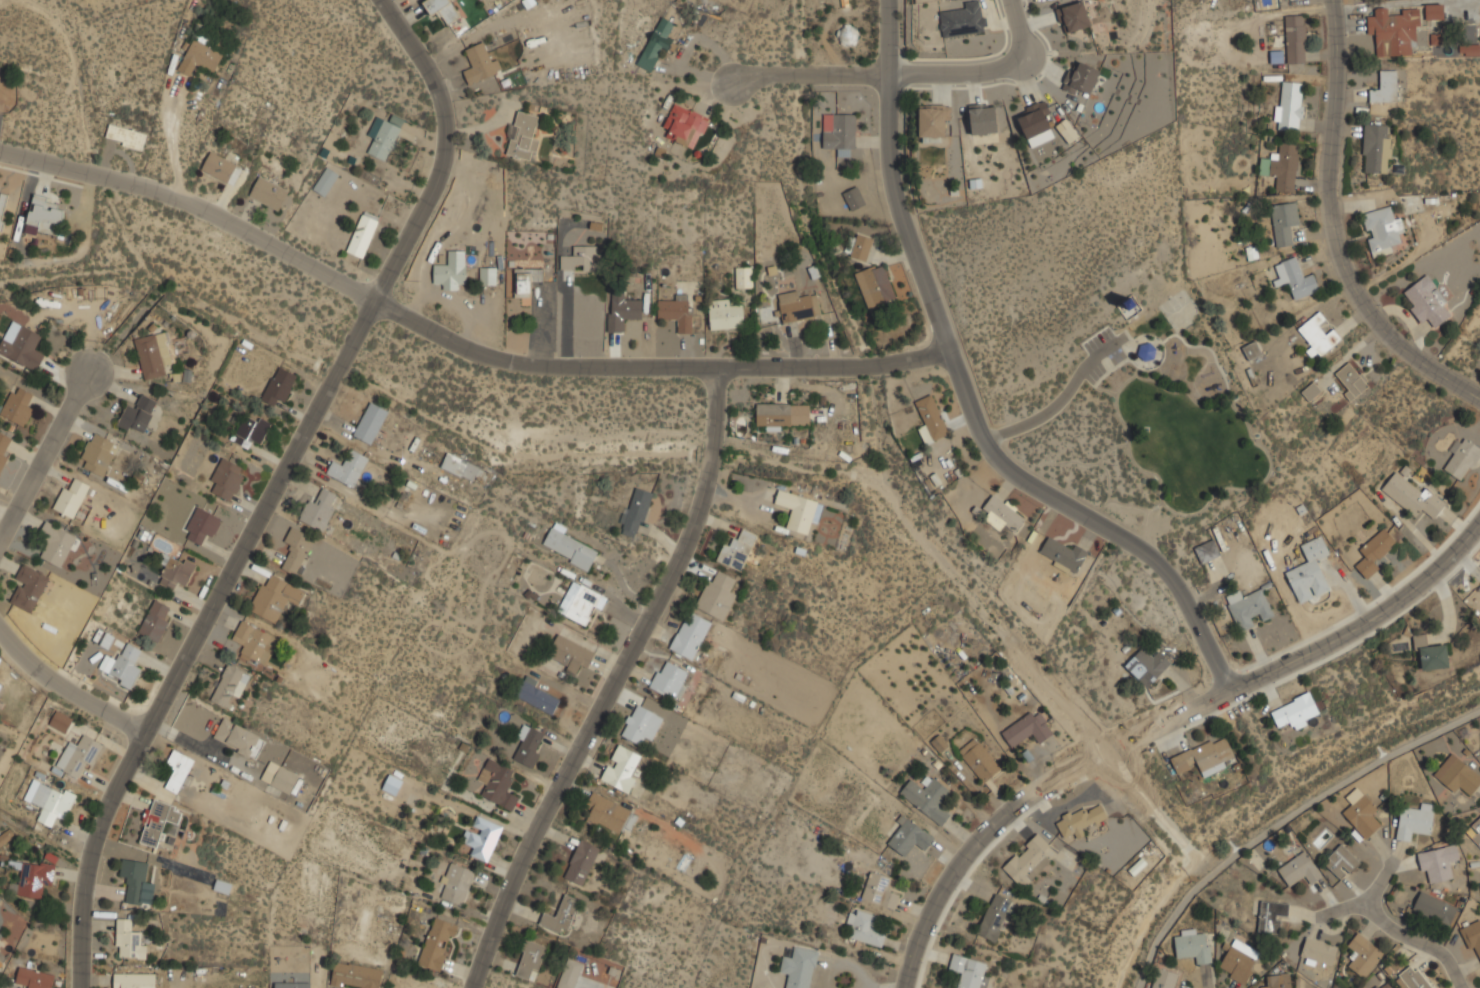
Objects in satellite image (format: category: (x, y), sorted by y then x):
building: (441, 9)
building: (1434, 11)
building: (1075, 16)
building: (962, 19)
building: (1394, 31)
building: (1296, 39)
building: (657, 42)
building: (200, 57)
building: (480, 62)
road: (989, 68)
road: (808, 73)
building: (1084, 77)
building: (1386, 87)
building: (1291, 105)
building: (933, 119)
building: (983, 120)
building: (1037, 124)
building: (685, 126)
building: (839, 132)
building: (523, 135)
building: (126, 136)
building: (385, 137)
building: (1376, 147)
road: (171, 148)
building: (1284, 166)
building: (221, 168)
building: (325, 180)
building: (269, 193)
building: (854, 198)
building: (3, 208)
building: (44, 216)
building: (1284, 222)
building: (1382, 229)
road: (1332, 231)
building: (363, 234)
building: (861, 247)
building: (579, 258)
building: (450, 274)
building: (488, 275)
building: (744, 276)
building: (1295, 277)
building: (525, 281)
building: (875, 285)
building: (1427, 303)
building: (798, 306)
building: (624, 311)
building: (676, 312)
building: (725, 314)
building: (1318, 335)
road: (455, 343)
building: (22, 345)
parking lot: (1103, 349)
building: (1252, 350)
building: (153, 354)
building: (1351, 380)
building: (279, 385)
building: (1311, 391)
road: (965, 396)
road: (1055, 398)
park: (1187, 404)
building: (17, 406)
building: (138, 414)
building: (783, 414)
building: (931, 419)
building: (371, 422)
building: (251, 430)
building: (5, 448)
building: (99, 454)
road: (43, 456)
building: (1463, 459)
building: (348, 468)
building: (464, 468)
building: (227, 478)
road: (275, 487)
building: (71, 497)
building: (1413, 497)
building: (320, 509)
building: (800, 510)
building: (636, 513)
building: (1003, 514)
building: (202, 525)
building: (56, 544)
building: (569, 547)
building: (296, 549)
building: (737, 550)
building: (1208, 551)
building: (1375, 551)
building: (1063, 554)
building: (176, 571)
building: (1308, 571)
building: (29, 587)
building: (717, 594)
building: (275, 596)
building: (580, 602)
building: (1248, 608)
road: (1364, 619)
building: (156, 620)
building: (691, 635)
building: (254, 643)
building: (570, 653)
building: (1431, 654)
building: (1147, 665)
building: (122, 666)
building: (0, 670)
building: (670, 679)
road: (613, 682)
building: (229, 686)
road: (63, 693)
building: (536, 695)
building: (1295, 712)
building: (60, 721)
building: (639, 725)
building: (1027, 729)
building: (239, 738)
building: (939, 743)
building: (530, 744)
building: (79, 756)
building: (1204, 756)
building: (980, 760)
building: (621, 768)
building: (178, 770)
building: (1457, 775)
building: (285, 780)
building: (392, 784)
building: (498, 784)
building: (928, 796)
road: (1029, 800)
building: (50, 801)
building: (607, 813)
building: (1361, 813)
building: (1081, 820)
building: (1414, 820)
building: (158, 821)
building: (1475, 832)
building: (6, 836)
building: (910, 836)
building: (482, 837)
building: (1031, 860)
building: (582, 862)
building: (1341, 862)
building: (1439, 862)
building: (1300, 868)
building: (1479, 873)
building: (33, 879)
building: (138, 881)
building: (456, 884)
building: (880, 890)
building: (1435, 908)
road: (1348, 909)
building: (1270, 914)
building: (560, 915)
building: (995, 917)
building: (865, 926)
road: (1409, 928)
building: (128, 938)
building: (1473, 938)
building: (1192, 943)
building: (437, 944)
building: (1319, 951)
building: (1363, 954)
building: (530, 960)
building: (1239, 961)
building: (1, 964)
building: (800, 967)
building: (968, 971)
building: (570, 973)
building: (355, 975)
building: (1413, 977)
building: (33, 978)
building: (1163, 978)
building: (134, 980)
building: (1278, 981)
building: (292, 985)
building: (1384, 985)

## Problem description
Pictures are not part of the copy. Please reproduce the material word for word.

## Reply to the exercise
Objects in satellite image (format: category: (x, y), sorted by y then x):
building: (441, 9)
building: (1434, 11)
building: (1075, 16)
building: (962, 19)
building: (1394, 31)
building: (1296, 39)
building: (657, 42)
building: (200, 57)
building: (480, 62)
road: (989, 68)
road: (808, 73)
building: (1084, 77)
building: (1386, 87)
building: (1291, 105)
building: (933, 119)
building: (983, 120)
building: (1037, 124)
building: (685, 126)
building: (839, 132)
building: (523, 135)
building: (126, 136)
building: (385, 137)
building: (1376, 147)
road: (171, 148)
building: (1284, 166)
building: (221, 168)
building: (325, 180)
building: (269, 193)
building: (854, 198)
building: (3, 208)
building: (44, 216)
building: (1284, 222)
building: (1382, 229)
road: (1332, 231)
building: (363, 234)
building: (861, 247)
building: (579, 258)
building: (450, 274)
building: (488, 275)
building: (744, 276)
building: (1295, 277)
building: (525, 281)
building: (875, 285)
building: (1427, 303)
building: (798, 306)
building: (624, 311)
building: (676, 312)
building: (725, 314)
building: (1318, 335)
road: (455, 343)
building: (22, 345)
parking lot: (1103, 349)
building: (1252, 350)
building: (153, 354)
building: (1351, 380)
building: (279, 385)
building: (1311, 391)
road: (965, 396)
road: (1055, 398)
park: (1187, 404)
building: (17, 406)
building: (138, 414)
building: (783, 414)
building: (931, 419)
building: (371, 422)
building: (251, 430)
building: (5, 448)
building: (99, 454)
road: (43, 456)
building: (1463, 459)
building: (348, 468)
building: (464, 468)
building: (227, 478)
road: (275, 487)
building: (71, 497)
building: (1413, 497)
building: (320, 509)
building: (800, 510)
building: (636, 513)
building: (1003, 514)
building: (202, 525)
building: (56, 544)
building: (569, 547)
building: (296, 549)
building: (737, 550)
building: (1208, 551)
building: (1375, 551)
building: (1063, 554)
building: (176, 571)
building: (1308, 571)
building: (29, 587)
building: (717, 594)
building: (275, 596)
building: (580, 602)
building: (1248, 608)
road: (1364, 619)
building: (156, 620)
building: (691, 635)
building: (254, 643)
building: (570, 653)
building: (1431, 654)
building: (1147, 665)
building: (122, 666)
building: (0, 670)
building: (670, 679)
road: (613, 682)
building: (229, 686)
road: (63, 693)
building: (536, 695)
building: (1295, 712)
building: (60, 721)
building: (639, 725)
building: (1027, 729)
building: (239, 738)
building: (939, 743)
building: (530, 744)
building: (79, 756)
building: (1204, 756)
building: (980, 760)
building: (621, 768)
building: (178, 770)
building: (1457, 775)
building: (285, 780)
building: (392, 784)
building: (498, 784)
building: (928, 796)
road: (1029, 800)
building: (50, 801)
building: (607, 813)
building: (1361, 813)
building: (1081, 820)
building: (1414, 820)
building: (158, 821)
building: (1475, 832)
building: (6, 836)
building: (910, 836)
building: (482, 837)
building: (1031, 860)
building: (582, 862)
building: (1341, 862)
building: (1439, 862)
building: (1300, 868)
building: (1479, 873)
building: (33, 879)
building: (138, 881)
building: (456, 884)
building: (880, 890)
building: (1435, 908)
road: (1348, 909)
building: (1270, 914)
building: (560, 915)
building: (995, 917)
building: (865, 926)
road: (1409, 928)
building: (128, 938)
building: (1473, 938)
building: (1192, 943)
building: (437, 944)
building: (1319, 951)
building: (1363, 954)
building: (530, 960)
building: (1239, 961)
building: (1, 964)
building: (800, 967)
building: (968, 971)
building: (570, 973)
building: (355, 975)
building: (1413, 977)
building: (33, 978)
building: (1163, 978)
building: (134, 980)
building: (1278, 981)
building: (292, 985)
building: (1384, 985)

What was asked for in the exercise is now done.